__THE PROBLEM__
Which lines below mention "orange"? Pick each one out.

__PROVIDED MATERIAL__
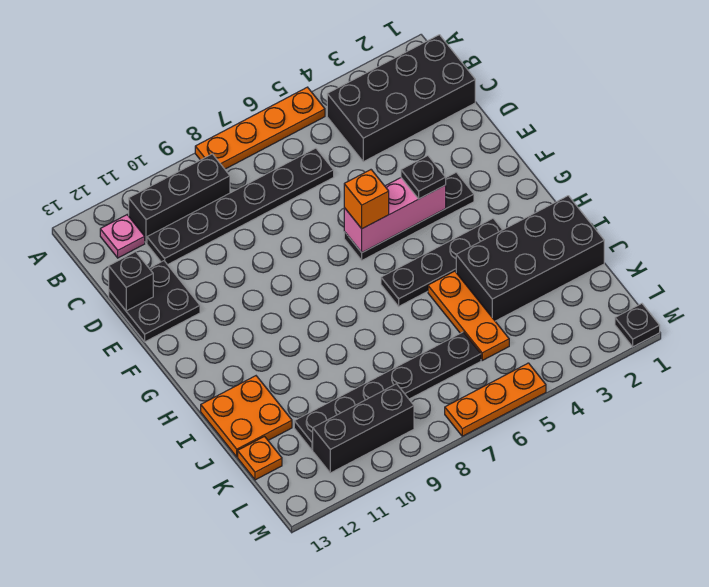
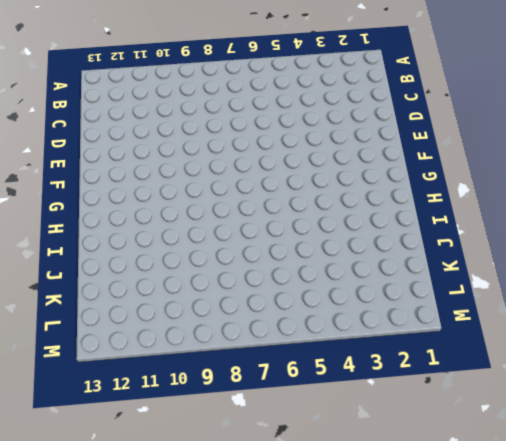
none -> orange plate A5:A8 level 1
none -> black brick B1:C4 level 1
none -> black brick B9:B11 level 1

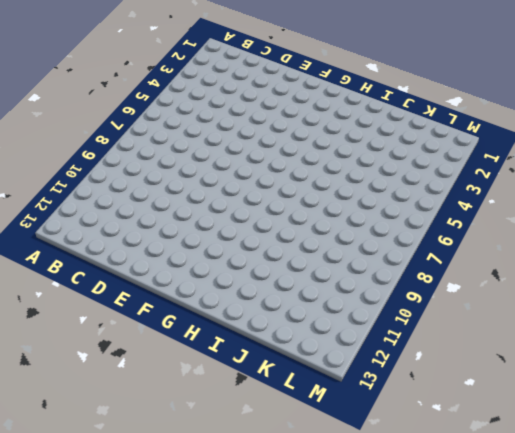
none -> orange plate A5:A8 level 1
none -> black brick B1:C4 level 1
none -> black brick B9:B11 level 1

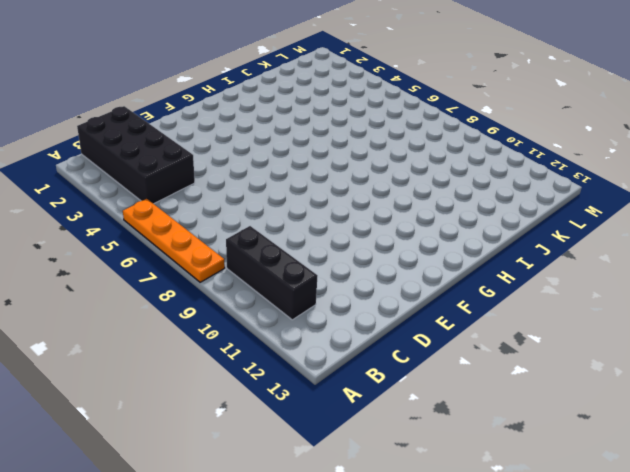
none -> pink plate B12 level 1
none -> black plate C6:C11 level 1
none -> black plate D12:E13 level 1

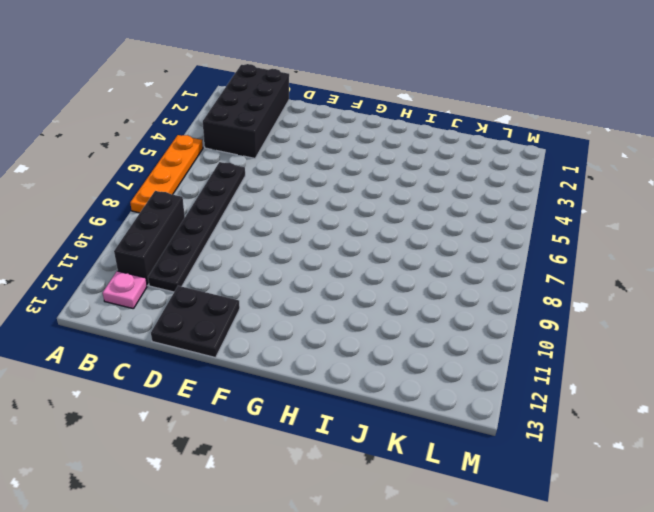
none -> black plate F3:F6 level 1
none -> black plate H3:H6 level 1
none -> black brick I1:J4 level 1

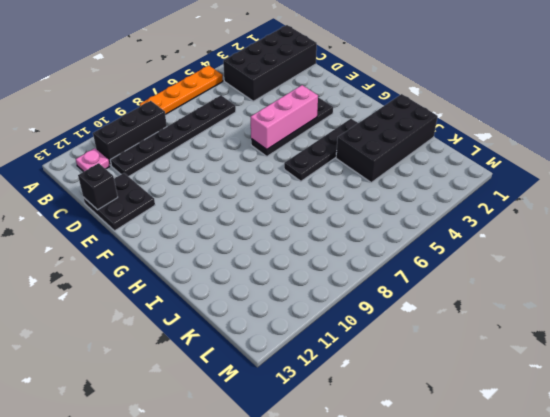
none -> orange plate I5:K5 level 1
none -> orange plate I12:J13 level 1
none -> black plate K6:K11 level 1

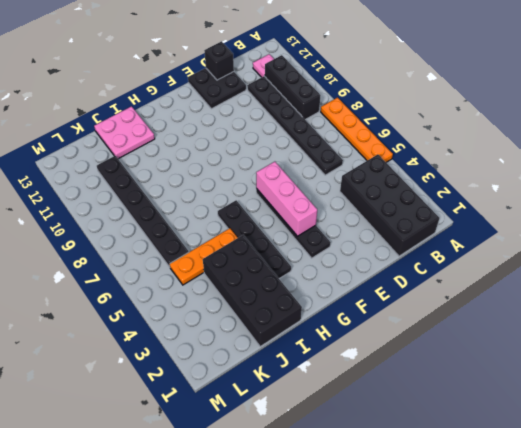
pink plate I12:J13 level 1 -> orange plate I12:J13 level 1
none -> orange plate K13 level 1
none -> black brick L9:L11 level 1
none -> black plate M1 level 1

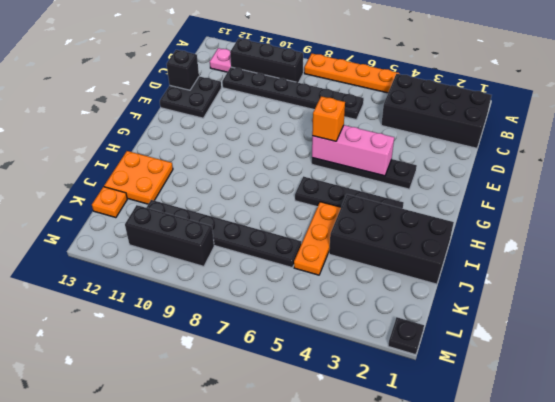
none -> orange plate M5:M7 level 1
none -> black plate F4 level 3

__SOLUTION FOR THIS TASK__
none -> orange plate A5:A8 level 1
none -> orange plate A5:A8 level 1
none -> orange plate I5:K5 level 1
none -> orange plate I12:J13 level 1
pink plate I12:J13 level 1 -> orange plate I12:J13 level 1
none -> orange plate K13 level 1
none -> orange plate M5:M7 level 1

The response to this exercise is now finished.